_Dataset records_:
---------------

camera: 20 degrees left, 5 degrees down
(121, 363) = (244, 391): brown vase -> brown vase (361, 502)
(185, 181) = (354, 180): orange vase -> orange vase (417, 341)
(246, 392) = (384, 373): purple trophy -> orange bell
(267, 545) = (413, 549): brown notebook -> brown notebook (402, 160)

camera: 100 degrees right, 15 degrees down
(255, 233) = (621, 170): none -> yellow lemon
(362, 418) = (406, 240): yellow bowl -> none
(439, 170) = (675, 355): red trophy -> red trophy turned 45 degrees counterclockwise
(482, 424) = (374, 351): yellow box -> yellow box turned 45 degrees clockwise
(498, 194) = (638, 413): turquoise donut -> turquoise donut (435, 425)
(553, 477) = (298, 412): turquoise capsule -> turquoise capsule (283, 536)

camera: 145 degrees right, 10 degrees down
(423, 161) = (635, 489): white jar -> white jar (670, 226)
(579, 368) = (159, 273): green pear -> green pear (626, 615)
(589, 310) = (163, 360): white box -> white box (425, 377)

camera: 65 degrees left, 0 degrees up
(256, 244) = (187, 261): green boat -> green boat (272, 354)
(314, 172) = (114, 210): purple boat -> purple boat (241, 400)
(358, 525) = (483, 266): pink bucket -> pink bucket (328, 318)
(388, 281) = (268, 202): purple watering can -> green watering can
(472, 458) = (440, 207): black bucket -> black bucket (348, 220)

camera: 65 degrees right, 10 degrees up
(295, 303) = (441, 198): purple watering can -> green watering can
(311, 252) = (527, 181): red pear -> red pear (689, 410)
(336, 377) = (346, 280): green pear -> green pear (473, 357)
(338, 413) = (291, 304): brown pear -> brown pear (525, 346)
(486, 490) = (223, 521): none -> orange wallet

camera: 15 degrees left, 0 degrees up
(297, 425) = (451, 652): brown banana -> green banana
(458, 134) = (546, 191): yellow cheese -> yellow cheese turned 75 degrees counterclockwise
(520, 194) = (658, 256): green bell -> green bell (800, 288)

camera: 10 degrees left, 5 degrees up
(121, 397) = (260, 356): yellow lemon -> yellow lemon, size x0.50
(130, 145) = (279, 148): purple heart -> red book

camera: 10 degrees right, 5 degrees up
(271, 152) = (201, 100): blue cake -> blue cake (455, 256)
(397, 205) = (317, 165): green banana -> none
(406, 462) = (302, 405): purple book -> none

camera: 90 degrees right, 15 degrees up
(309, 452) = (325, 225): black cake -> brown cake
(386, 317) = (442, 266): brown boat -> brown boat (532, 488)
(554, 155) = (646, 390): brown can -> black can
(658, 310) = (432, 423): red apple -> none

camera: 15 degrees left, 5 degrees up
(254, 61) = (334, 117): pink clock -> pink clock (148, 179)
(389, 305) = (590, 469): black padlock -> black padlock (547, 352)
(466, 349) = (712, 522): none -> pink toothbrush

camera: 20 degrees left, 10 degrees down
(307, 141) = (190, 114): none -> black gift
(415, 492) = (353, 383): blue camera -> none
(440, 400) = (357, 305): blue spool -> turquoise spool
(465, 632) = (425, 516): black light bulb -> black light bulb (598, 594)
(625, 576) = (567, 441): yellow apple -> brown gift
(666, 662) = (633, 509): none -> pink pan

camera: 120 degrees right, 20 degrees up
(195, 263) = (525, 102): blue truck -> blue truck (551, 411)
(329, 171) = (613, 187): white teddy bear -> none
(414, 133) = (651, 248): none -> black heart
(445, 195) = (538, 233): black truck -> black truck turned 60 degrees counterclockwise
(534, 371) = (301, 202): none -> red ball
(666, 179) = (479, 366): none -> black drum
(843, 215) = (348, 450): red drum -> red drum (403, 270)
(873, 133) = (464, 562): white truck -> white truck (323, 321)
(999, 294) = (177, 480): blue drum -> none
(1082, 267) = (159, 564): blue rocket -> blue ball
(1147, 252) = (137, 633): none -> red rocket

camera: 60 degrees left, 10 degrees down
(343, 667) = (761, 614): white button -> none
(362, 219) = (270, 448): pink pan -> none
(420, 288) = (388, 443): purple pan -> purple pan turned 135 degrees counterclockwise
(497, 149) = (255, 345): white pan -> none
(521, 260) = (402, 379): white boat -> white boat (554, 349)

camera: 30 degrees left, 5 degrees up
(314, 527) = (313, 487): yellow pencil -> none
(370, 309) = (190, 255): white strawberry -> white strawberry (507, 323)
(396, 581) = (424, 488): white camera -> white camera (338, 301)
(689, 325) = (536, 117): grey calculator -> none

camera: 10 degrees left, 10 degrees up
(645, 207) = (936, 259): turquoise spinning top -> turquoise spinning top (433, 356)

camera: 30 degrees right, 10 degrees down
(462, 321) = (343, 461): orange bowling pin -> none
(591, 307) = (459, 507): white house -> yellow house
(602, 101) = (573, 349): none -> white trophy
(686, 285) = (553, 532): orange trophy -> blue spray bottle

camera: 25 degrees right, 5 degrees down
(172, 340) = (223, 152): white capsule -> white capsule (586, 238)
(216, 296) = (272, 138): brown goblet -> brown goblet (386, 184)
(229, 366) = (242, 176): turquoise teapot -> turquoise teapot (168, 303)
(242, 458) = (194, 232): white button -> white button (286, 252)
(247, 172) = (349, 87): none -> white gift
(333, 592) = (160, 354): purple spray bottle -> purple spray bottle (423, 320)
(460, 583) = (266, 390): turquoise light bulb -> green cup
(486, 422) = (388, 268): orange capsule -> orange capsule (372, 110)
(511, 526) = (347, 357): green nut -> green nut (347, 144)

---------------

_Task goal_: Restate, word for word and with nothing added, the lines from the beginning of the records above through the line that contains "(358, 525) = (483, 266): pink".

_Task solution_:
camera: 20 degrees left, 5 degrees down
(121, 363) = (244, 391): brown vase -> brown vase (361, 502)
(185, 181) = (354, 180): orange vase -> orange vase (417, 341)
(246, 392) = (384, 373): purple trophy -> orange bell
(267, 545) = (413, 549): brown notebook -> brown notebook (402, 160)

camera: 100 degrees right, 15 degrees down
(255, 233) = (621, 170): none -> yellow lemon
(362, 418) = (406, 240): yellow bowl -> none
(439, 170) = (675, 355): red trophy -> red trophy turned 45 degrees counterclockwise
(482, 424) = (374, 351): yellow box -> yellow box turned 45 degrees clockwise
(498, 194) = (638, 413): turquoise donut -> turquoise donut (435, 425)
(553, 477) = (298, 412): turquoise capsule -> turquoise capsule (283, 536)

camera: 145 degrees right, 10 degrees down
(423, 161) = (635, 489): white jar -> white jar (670, 226)
(579, 368) = (159, 273): green pear -> green pear (626, 615)
(589, 310) = (163, 360): white box -> white box (425, 377)

camera: 65 degrees left, 0 degrees up
(256, 244) = (187, 261): green boat -> green boat (272, 354)
(314, 172) = (114, 210): purple boat -> purple boat (241, 400)
(358, 525) = (483, 266): pink bucket -> pink bucket (328, 318)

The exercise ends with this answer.